EXERCISE DIRECTIONS:
Would you please copy the part of the material below that opens with the line containing "pink 1x4 brick" and closes with the line containing "blue 1x1 brick [396,73,436,122]"? Copy it exactly, and only it.

TASK MATERIAL:
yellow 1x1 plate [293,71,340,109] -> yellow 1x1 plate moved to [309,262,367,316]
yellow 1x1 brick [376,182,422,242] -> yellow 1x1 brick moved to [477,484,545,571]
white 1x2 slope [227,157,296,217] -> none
---
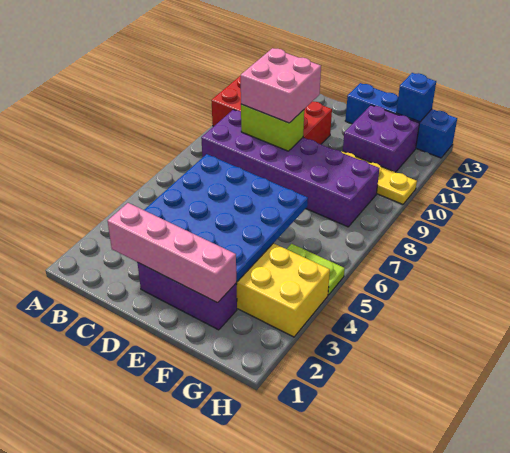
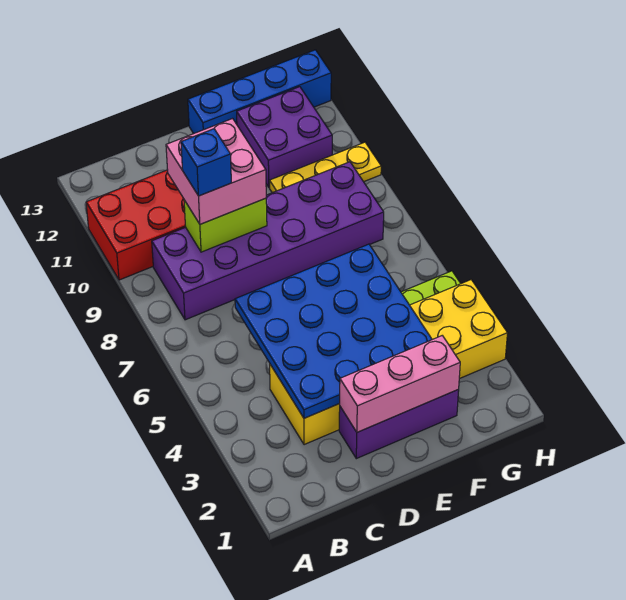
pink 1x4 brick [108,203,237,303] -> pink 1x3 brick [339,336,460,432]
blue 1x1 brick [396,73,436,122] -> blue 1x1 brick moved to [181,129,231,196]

FINISHED TASK:
pink 1x4 brick [108,203,237,303] -> pink 1x3 brick [339,336,460,432]
blue 1x1 brick [396,73,436,122] -> blue 1x1 brick moved to [181,129,231,196]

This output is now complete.